--- The records ---
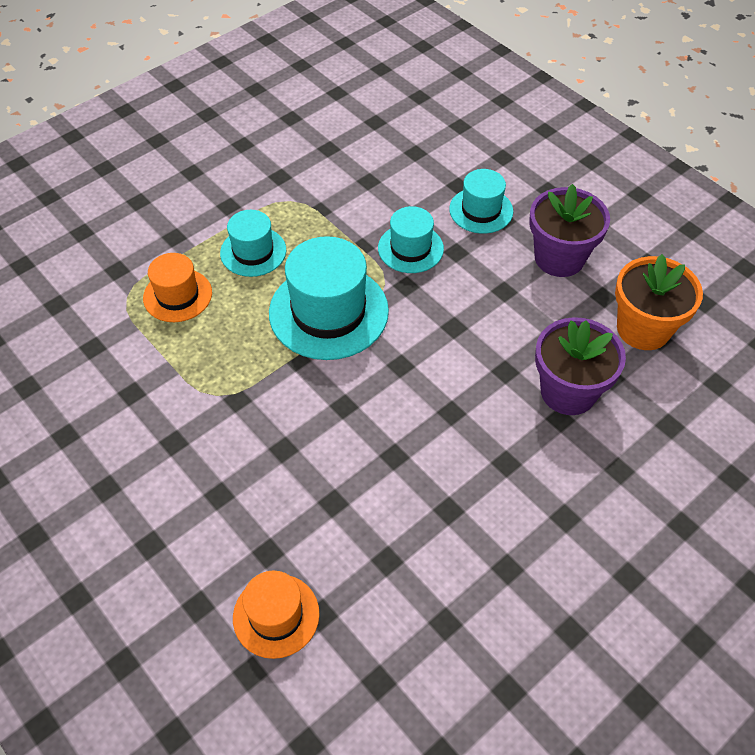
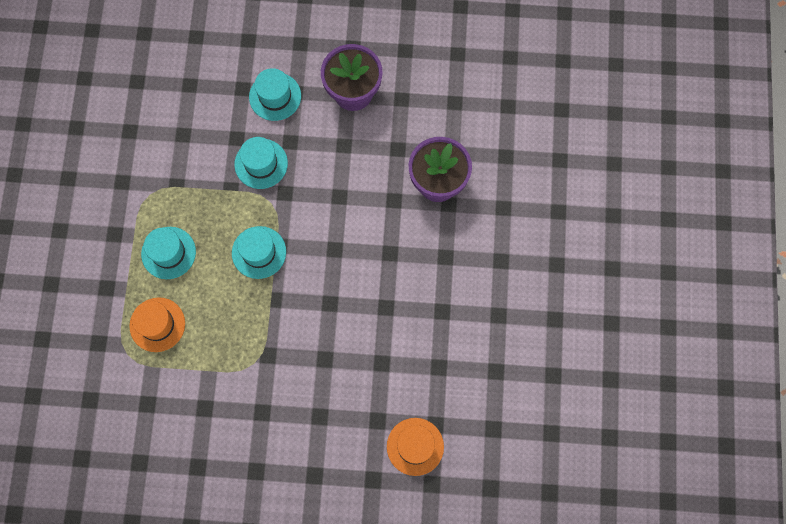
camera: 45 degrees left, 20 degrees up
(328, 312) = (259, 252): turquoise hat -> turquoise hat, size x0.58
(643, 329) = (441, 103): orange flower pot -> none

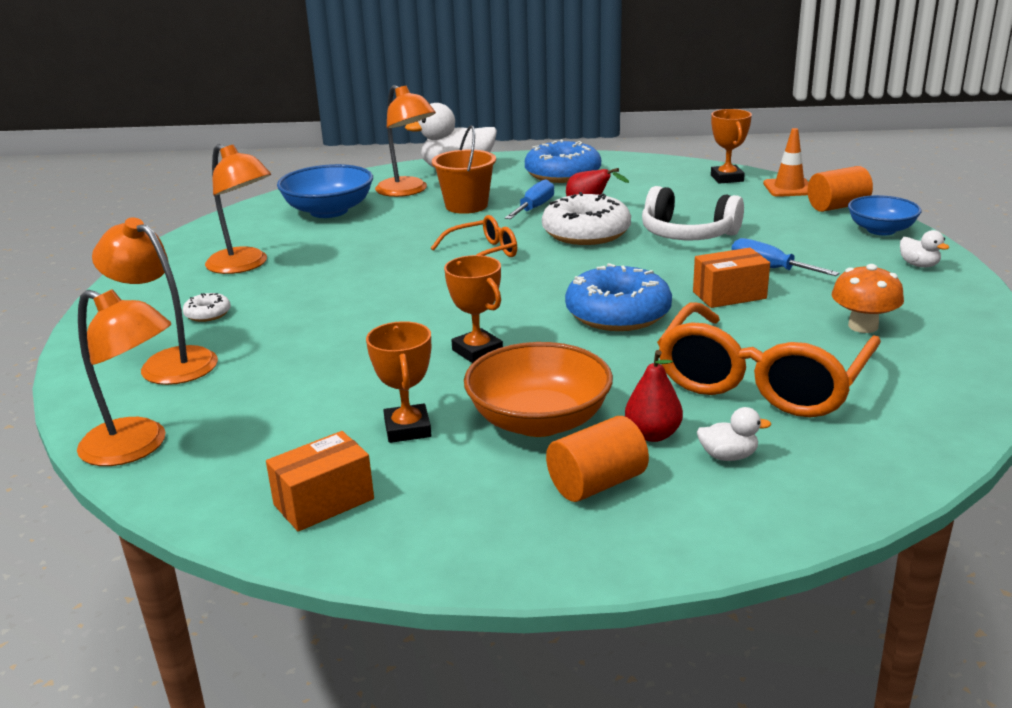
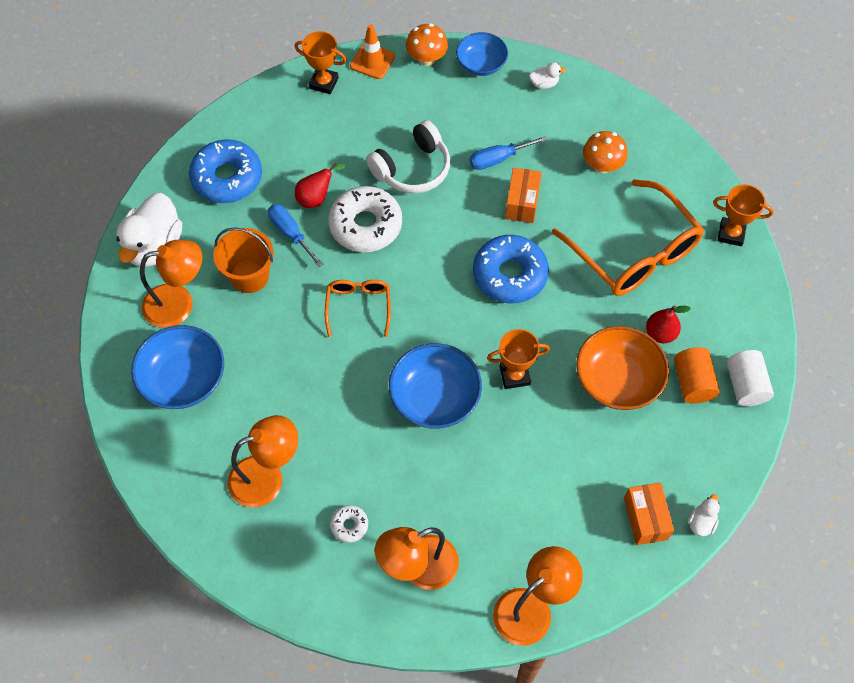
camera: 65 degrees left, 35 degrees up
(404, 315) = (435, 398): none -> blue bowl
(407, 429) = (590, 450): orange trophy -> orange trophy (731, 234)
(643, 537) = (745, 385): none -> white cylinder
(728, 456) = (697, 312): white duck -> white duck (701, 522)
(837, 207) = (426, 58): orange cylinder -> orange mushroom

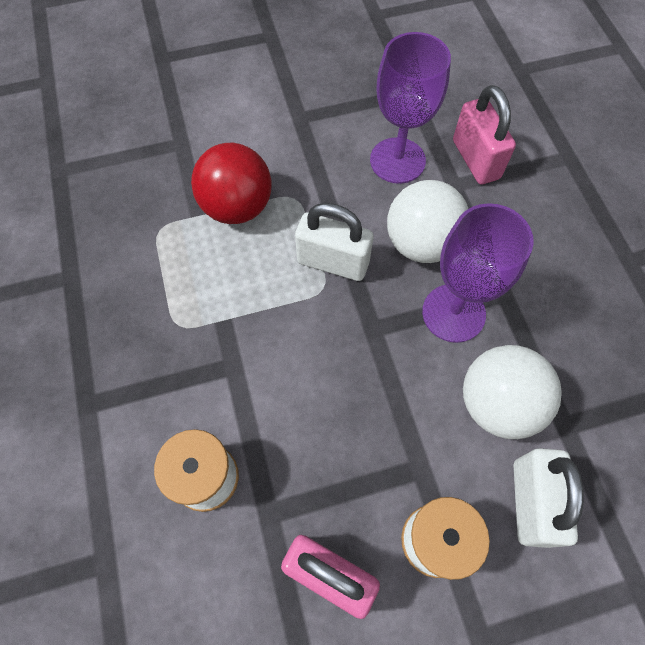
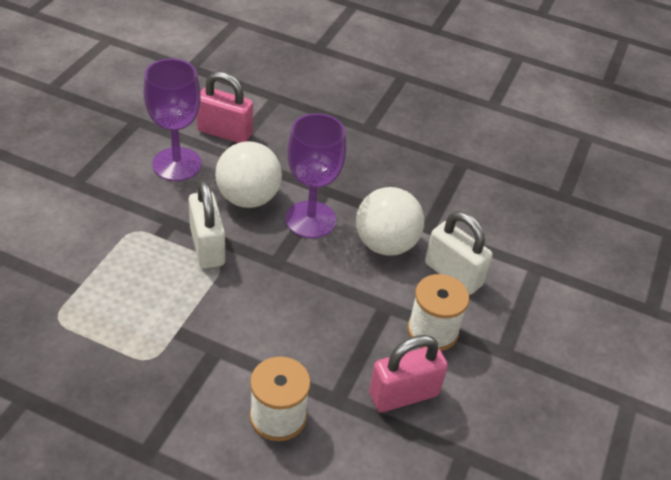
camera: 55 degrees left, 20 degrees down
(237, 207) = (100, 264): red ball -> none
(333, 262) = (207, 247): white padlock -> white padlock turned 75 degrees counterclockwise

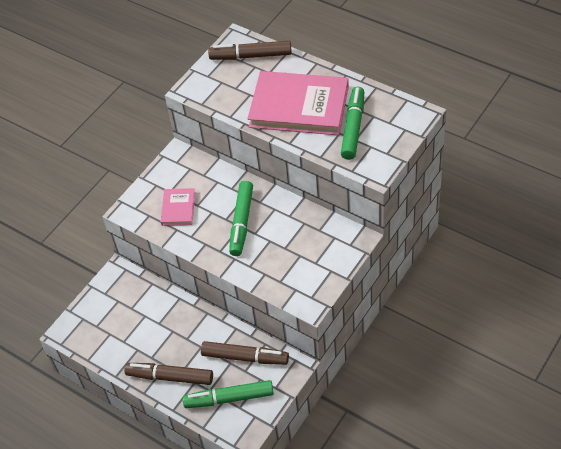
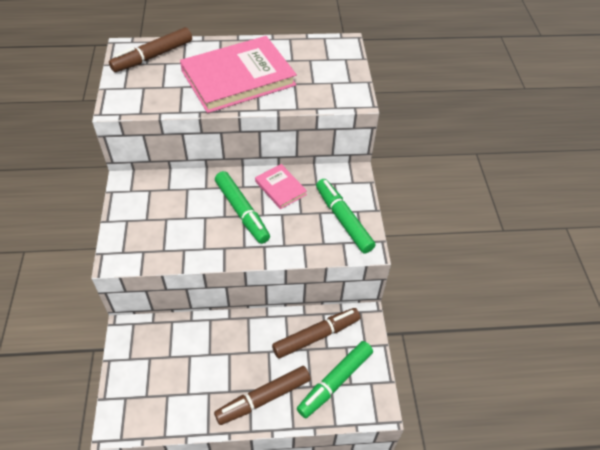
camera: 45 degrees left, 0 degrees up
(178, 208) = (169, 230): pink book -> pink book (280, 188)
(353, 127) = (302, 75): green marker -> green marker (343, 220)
---
--- The records ---
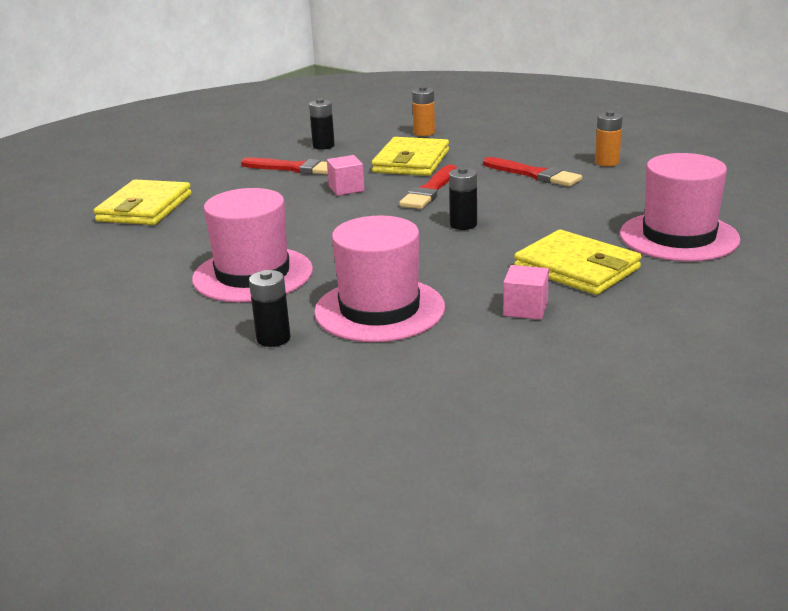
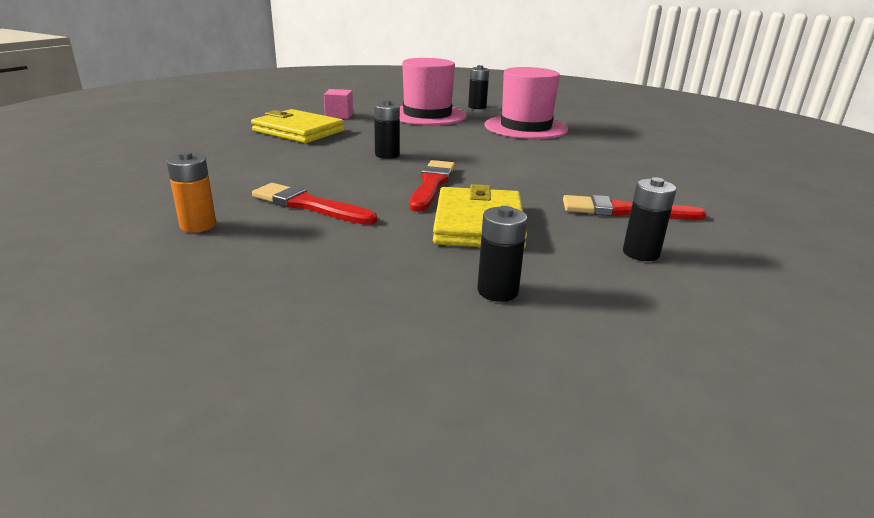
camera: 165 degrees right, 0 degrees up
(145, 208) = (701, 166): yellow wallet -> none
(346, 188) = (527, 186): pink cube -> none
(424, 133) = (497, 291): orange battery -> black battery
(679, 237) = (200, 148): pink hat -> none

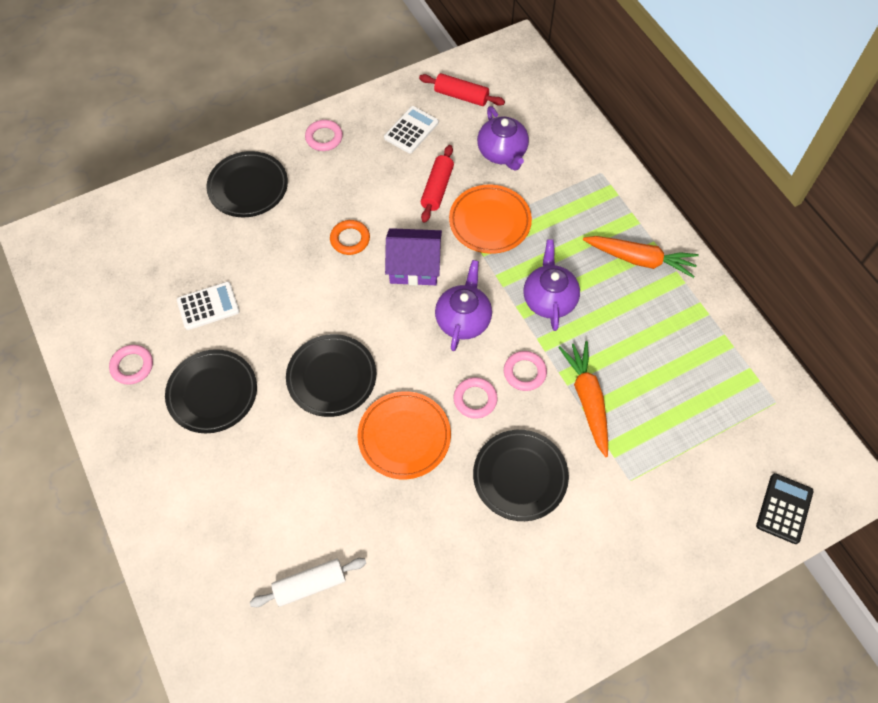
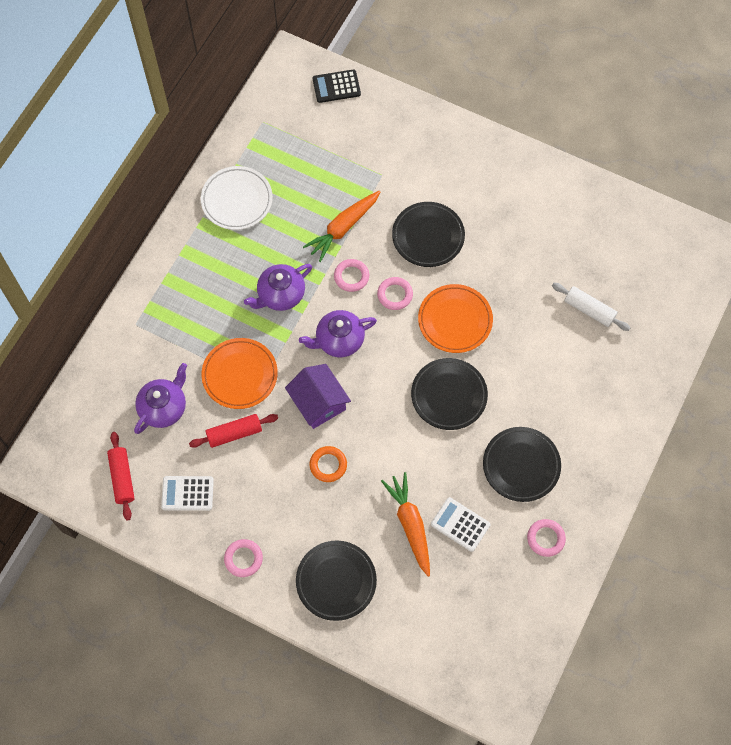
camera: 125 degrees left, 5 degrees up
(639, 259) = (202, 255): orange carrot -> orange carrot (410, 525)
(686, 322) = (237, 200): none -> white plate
---
--- The records ---
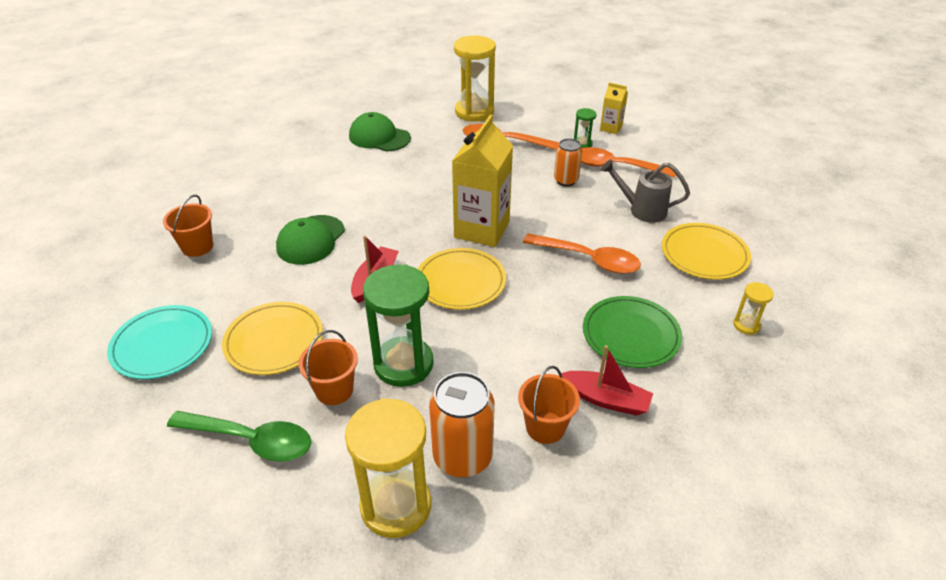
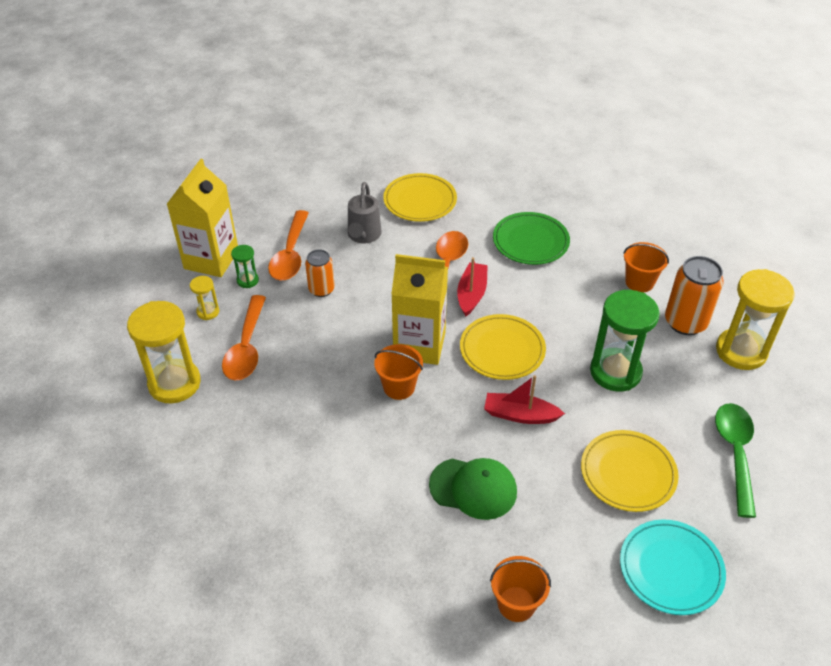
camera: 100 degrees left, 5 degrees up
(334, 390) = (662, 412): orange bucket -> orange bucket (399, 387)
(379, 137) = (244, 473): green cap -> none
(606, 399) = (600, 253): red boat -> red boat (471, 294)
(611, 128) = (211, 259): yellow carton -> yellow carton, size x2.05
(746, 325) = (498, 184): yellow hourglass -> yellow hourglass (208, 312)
---
Go through the records above, find each line with the string "left", and copy it.

camera: 45 degrees left, 20 degrees up
camera: 65 degrees left, 35 degrees up
camera: 55 degrees left, 20 degrees down
camera: 45 degrees left, 0 degrees up
camera: 125 degrees left, 5 degrees up
camera: 100 degrees left, 5 degrees up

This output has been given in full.